• _Your instructions_: An exact repeat is needed of the lines from the one with "DRIVER2 pin IN1: A3 -> A4" through the last line of the data below. Please omit the pictures.

(Revision comparison data)

################

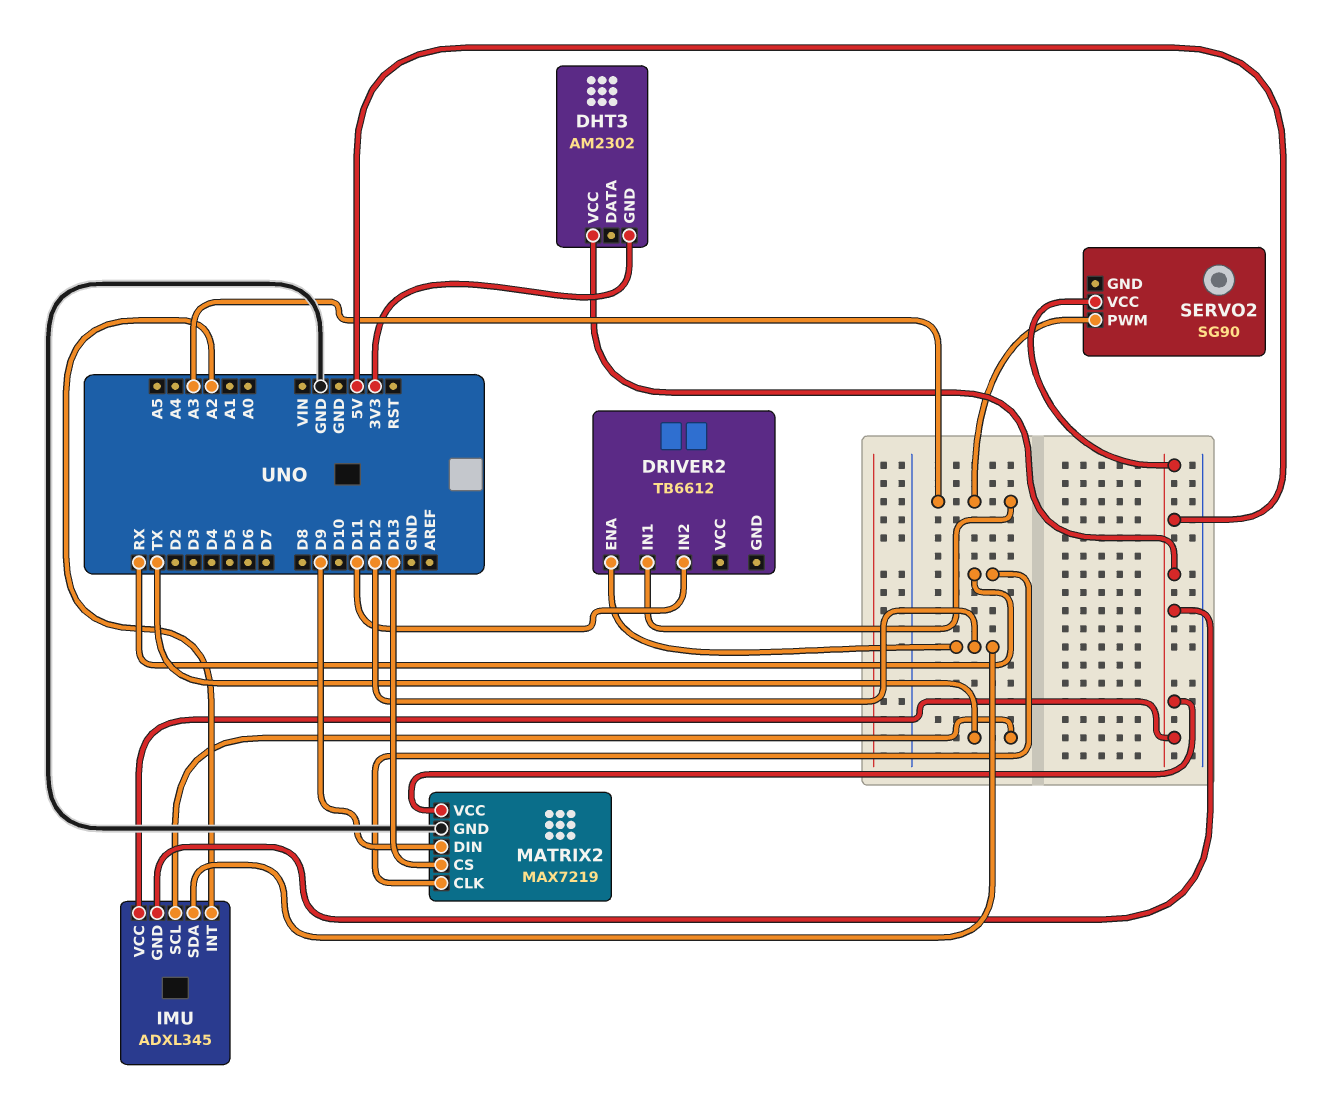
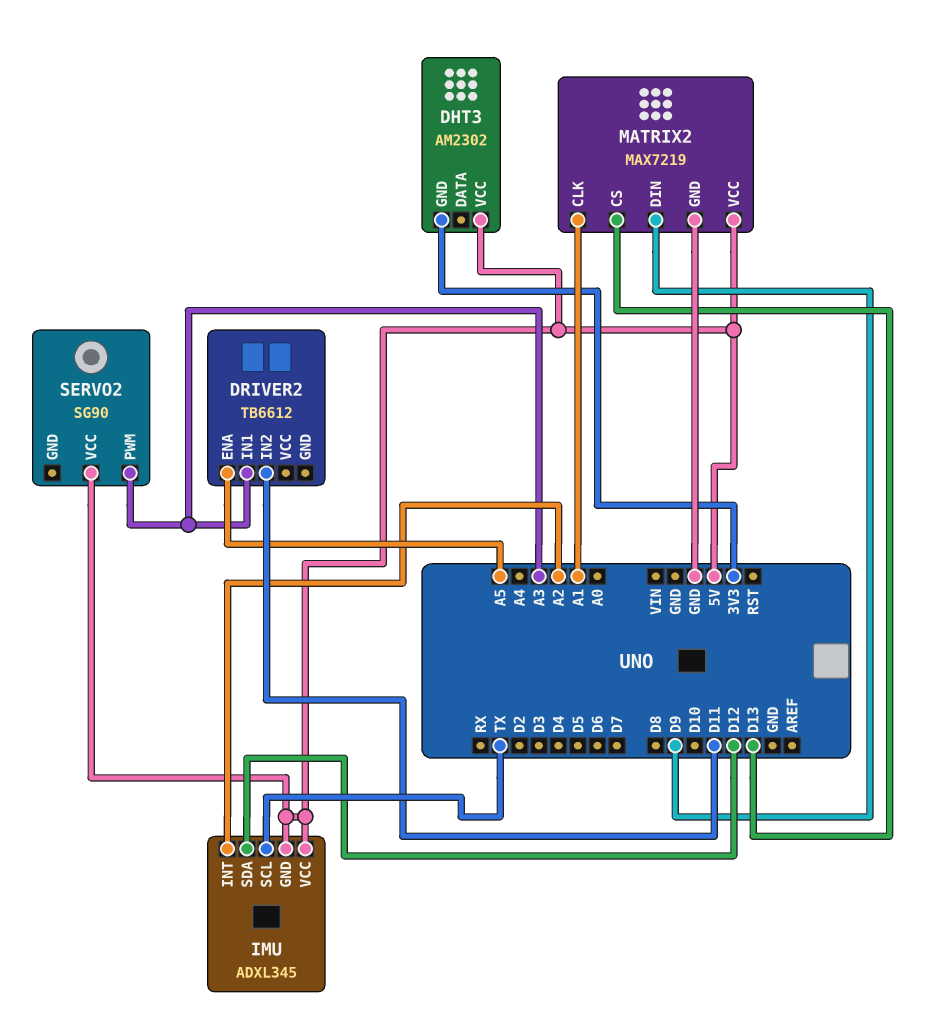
DRIVER2 pin ENA: D12 -> A5
MATRIX2 pin CLK: RX -> A1

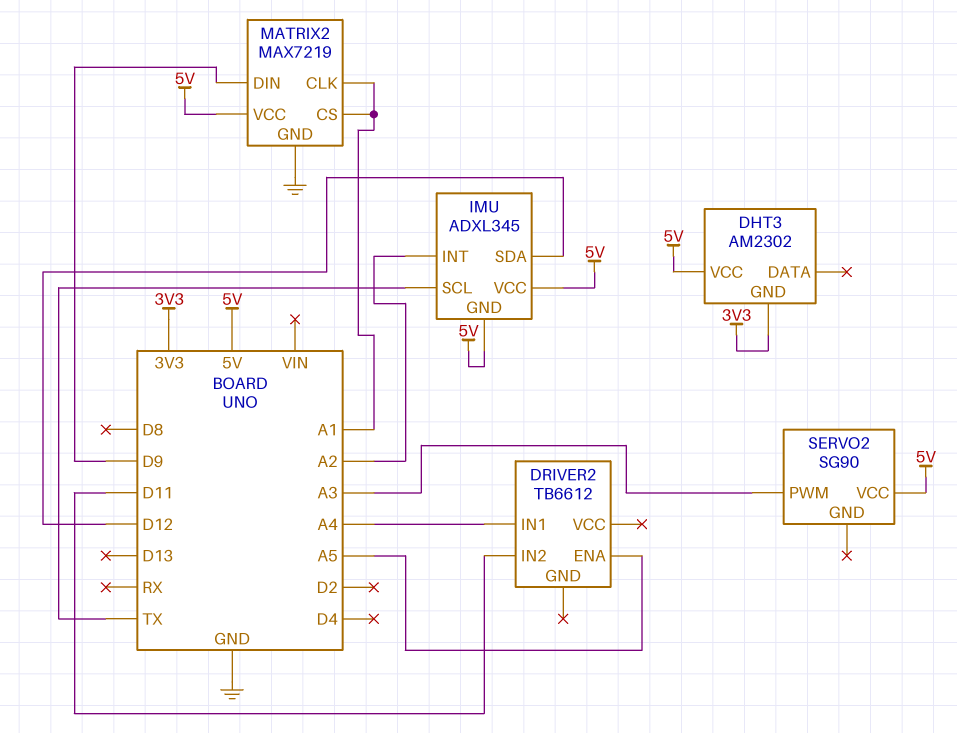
DRIVER2 pin IN1: A3 -> A4
MATRIX2 pin CS: D13 -> A1

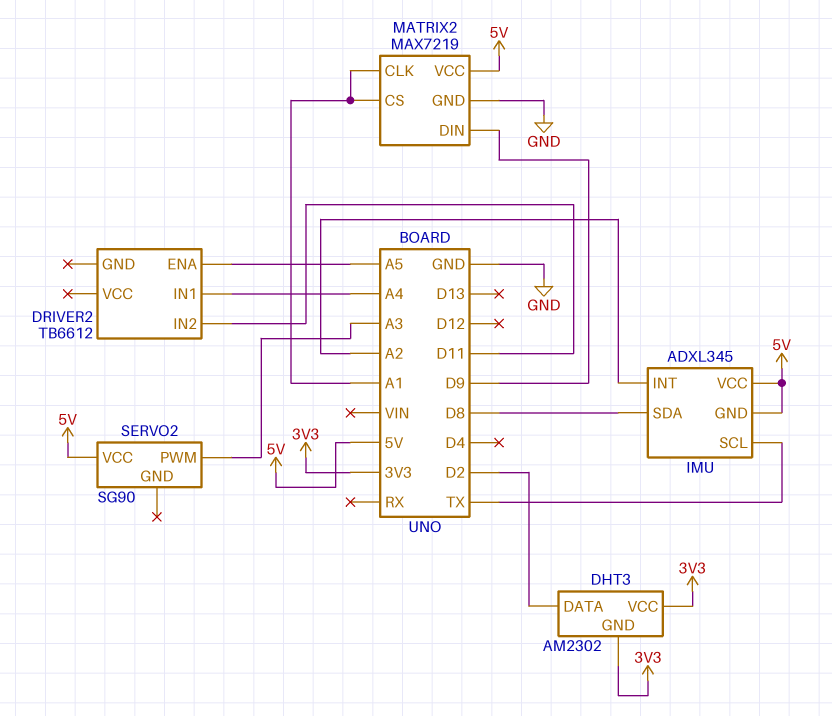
DHT3 pin DATA: none -> D2
DHT3 pin VCC: 5V -> 3V3
IMU pin SDA: D12 -> D8

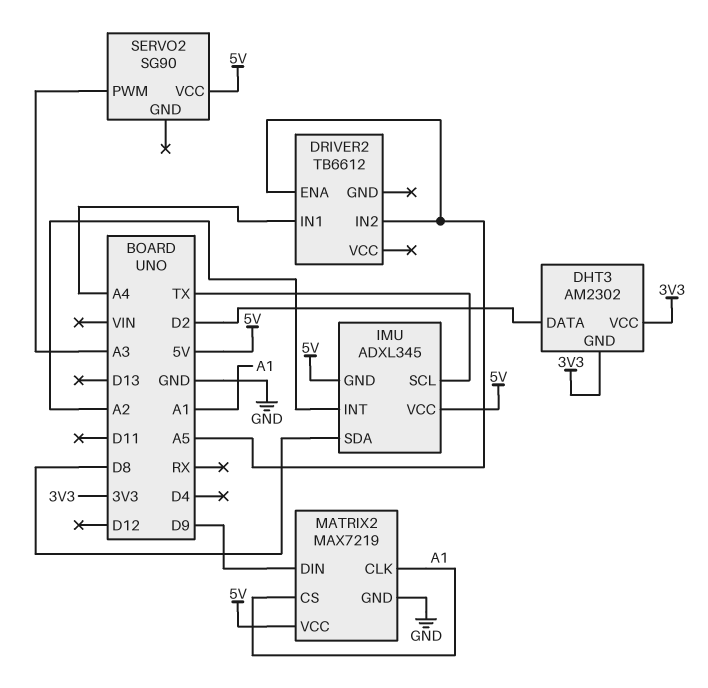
DRIVER2 pin IN2: D11 -> A5

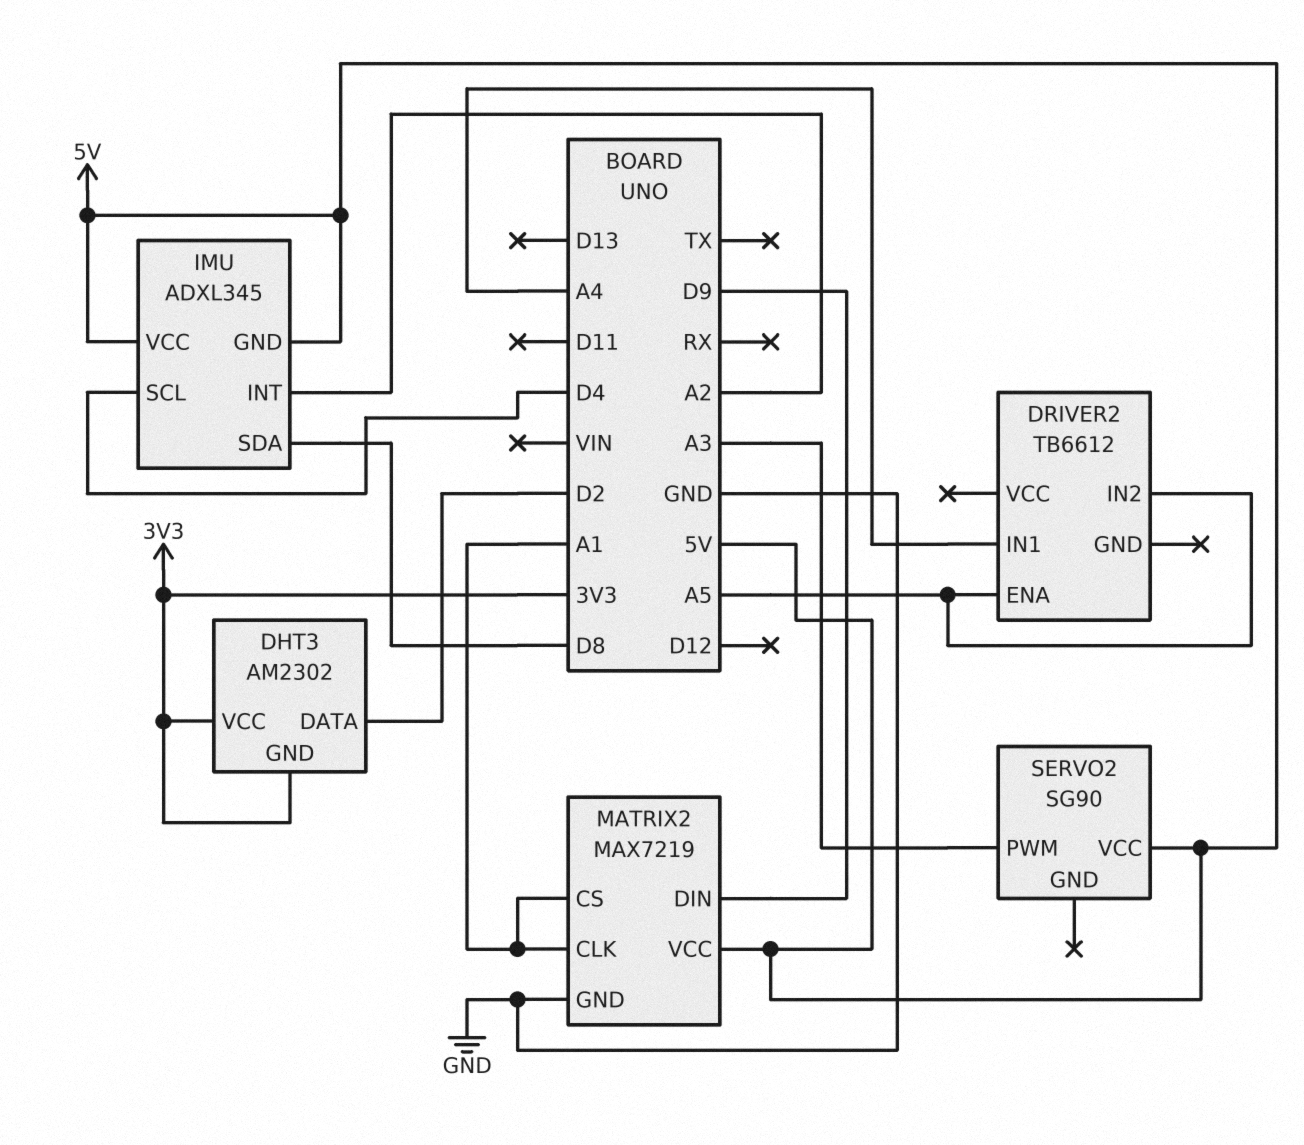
IMU pin SCL: TX -> D4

################

• _Response area_:
DRIVER2 pin IN1: A3 -> A4
MATRIX2 pin CS: D13 -> A1

DHT3 pin DATA: none -> D2
DHT3 pin VCC: 5V -> 3V3
IMU pin SDA: D12 -> D8

DRIVER2 pin IN2: D11 -> A5

IMU pin SCL: TX -> D4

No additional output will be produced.